• [Exercise directions] When you reach the line in the data below that contains "D212: zener 3.3V", please start repeating lines exactly, and stop after the line that contains "U203 pin C: n5 -> n27", repeating nothing else.

• [Data for this exercise]
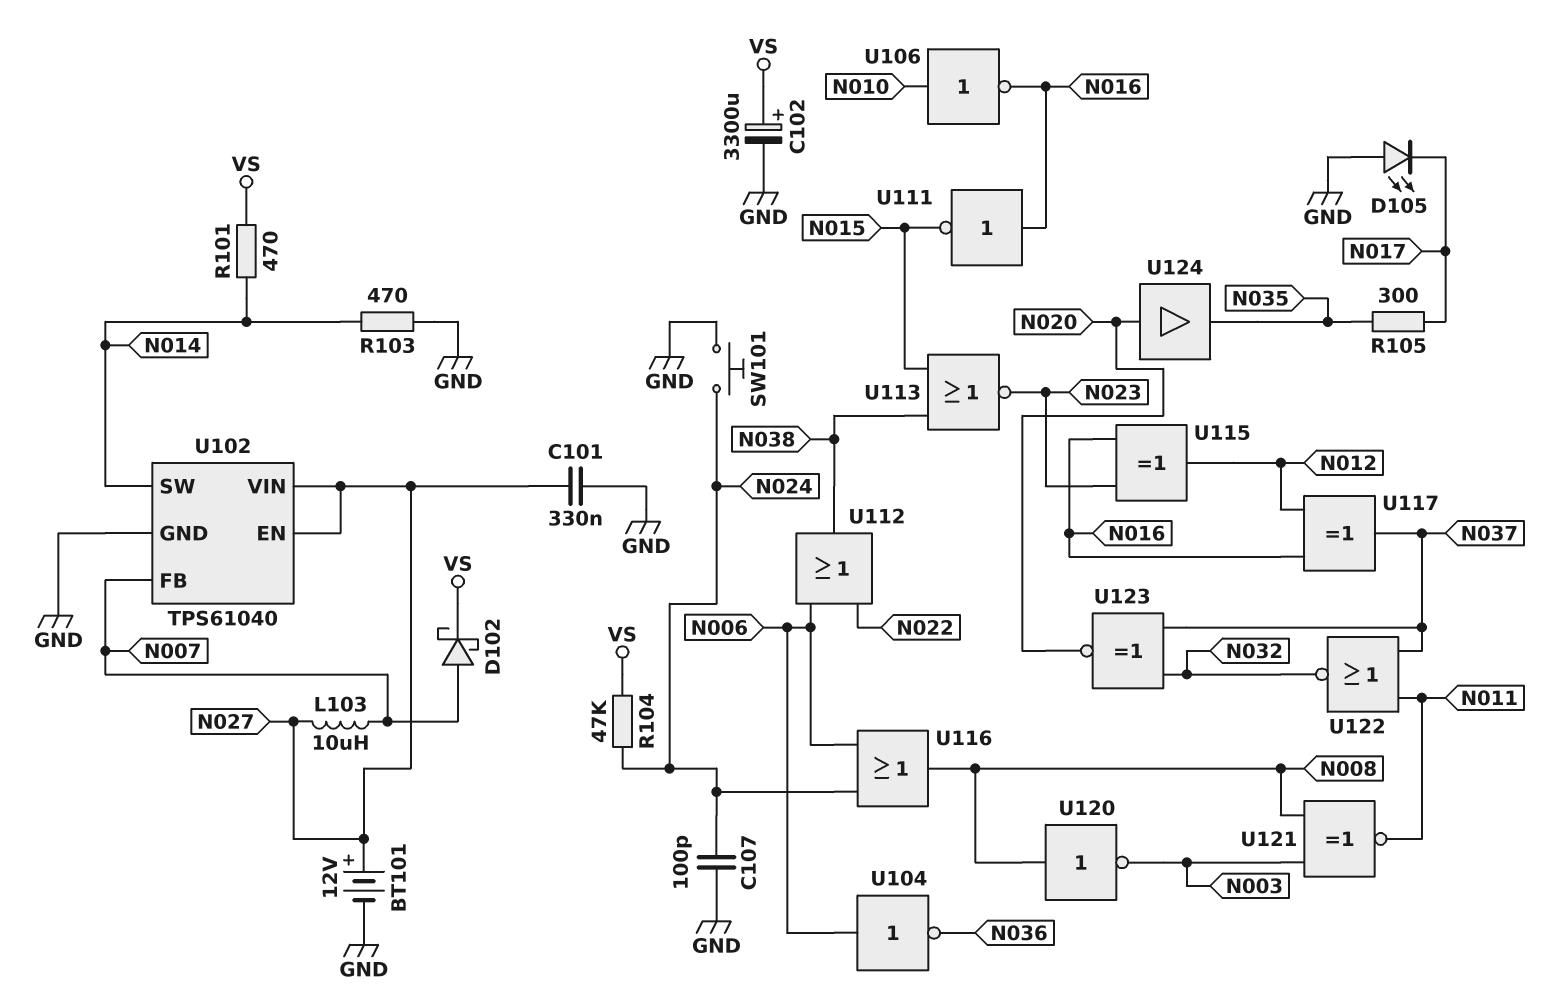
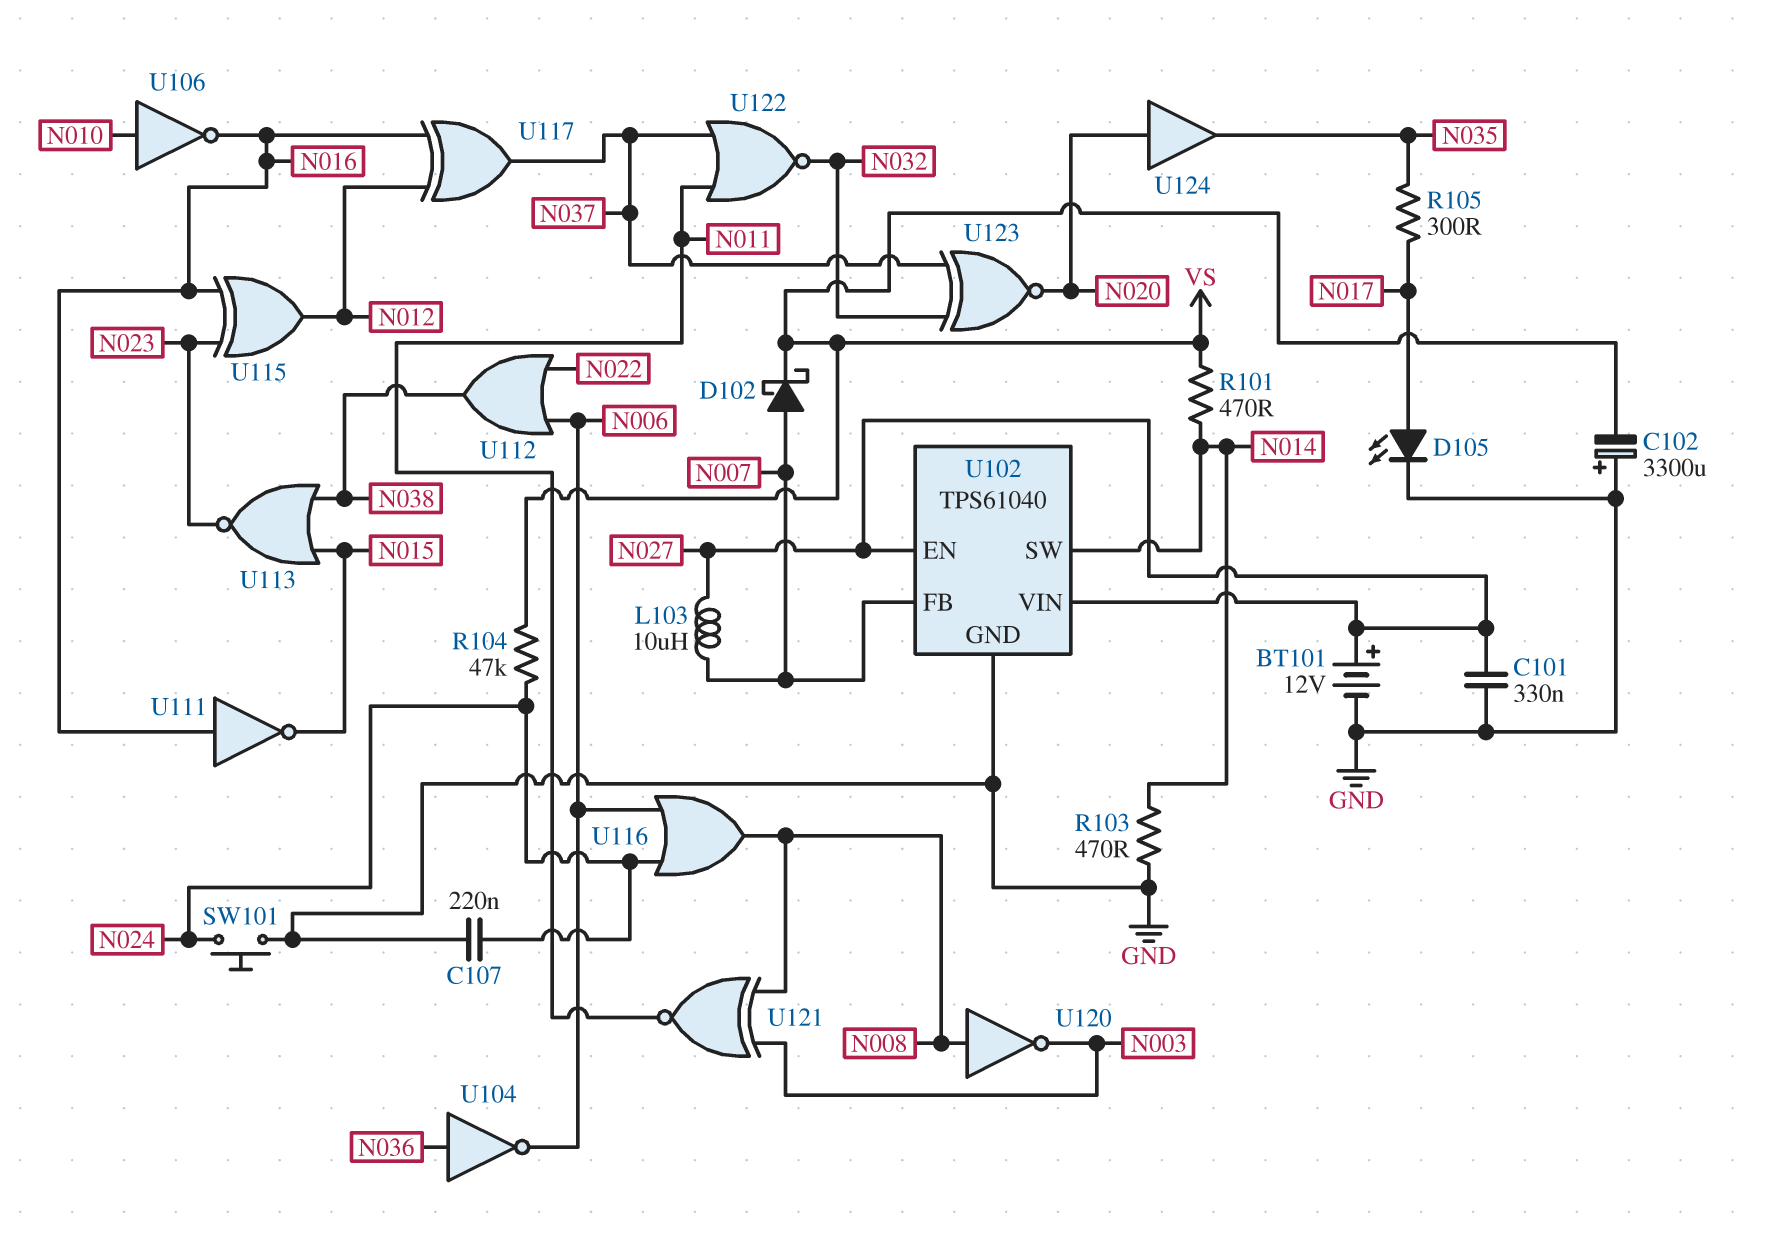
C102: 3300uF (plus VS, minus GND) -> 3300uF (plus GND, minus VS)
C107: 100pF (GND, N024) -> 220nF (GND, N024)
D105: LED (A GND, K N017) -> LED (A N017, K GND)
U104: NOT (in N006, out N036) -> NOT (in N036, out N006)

--

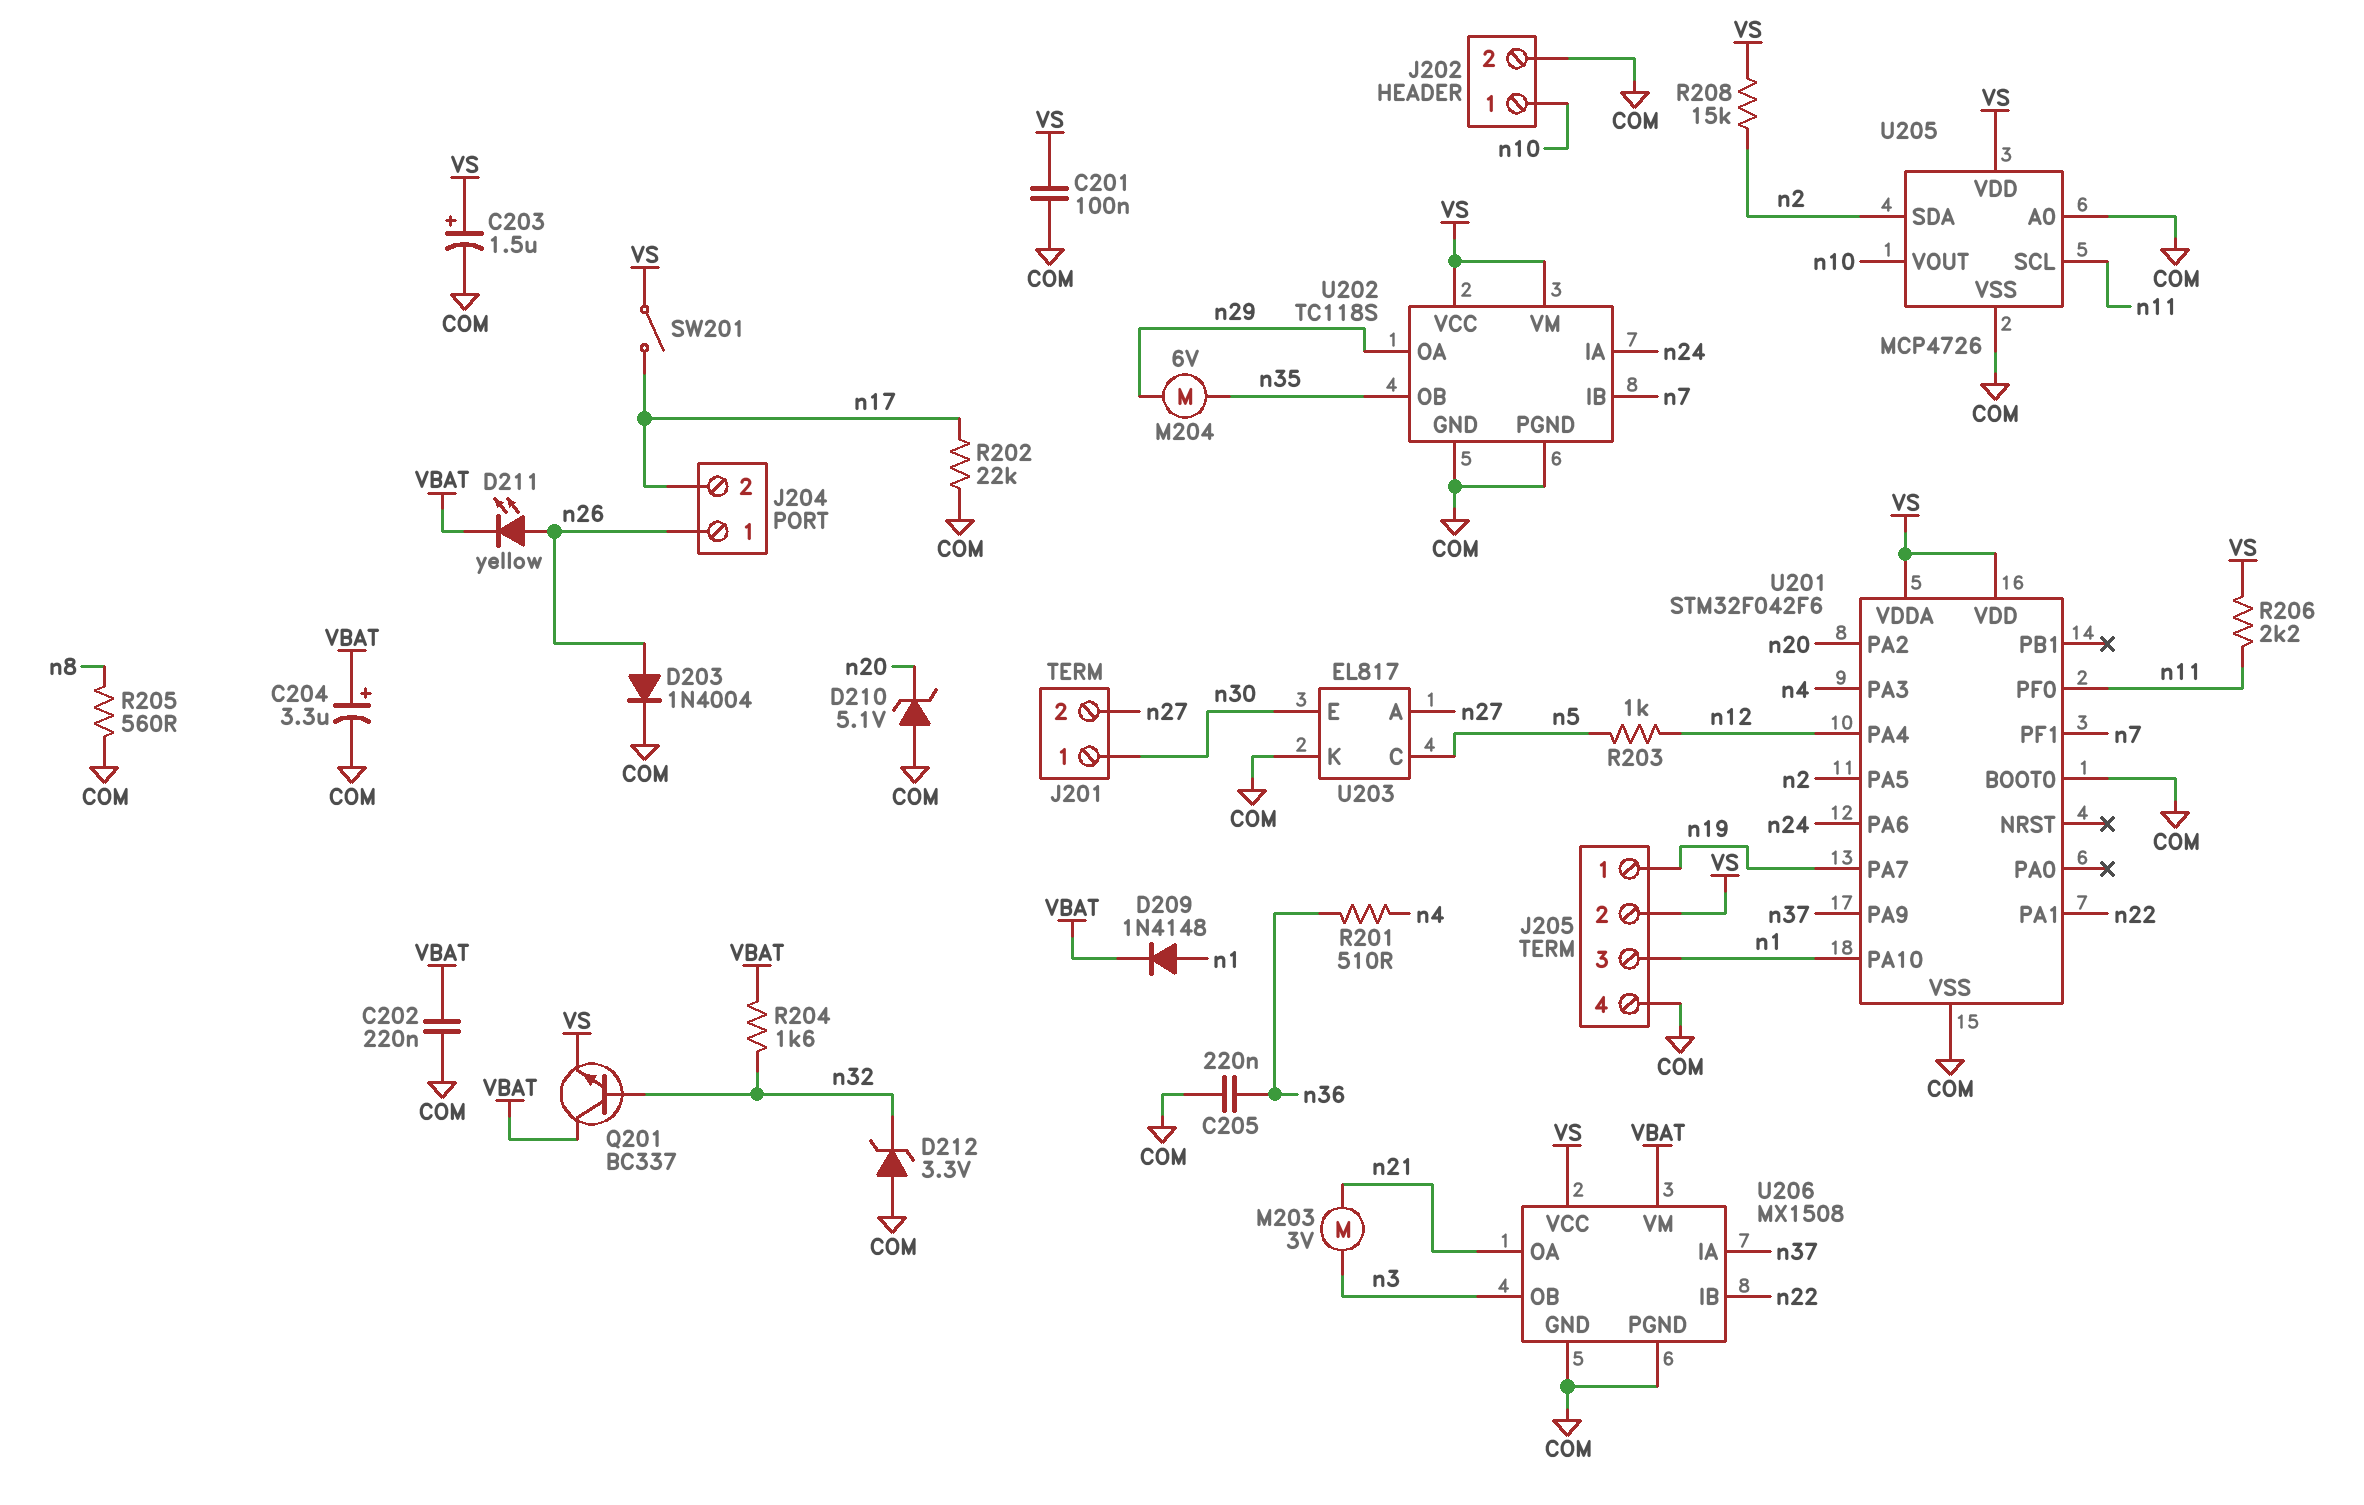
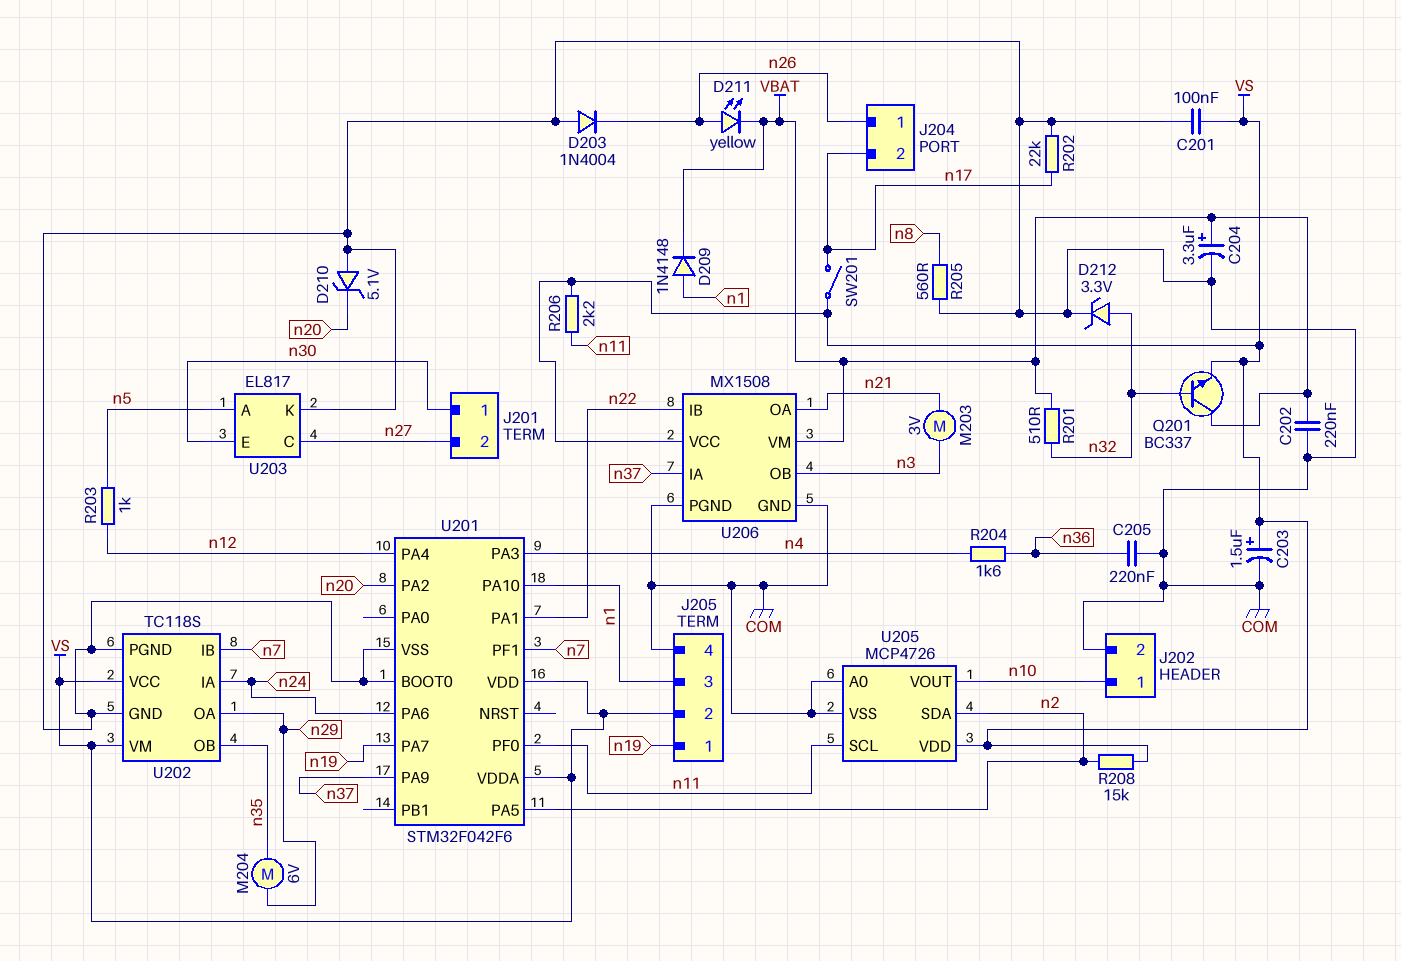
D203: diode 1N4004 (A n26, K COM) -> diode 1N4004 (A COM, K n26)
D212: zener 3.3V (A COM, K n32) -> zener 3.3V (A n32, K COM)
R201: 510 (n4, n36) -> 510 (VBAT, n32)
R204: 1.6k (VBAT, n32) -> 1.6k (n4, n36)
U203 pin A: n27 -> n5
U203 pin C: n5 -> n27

• [Solution to the problem]
D212: zener 3.3V (A COM, K n32) -> zener 3.3V (A n32, K COM)
R201: 510 (n4, n36) -> 510 (VBAT, n32)
R204: 1.6k (VBAT, n32) -> 1.6k (n4, n36)
U203 pin A: n27 -> n5
U203 pin C: n5 -> n27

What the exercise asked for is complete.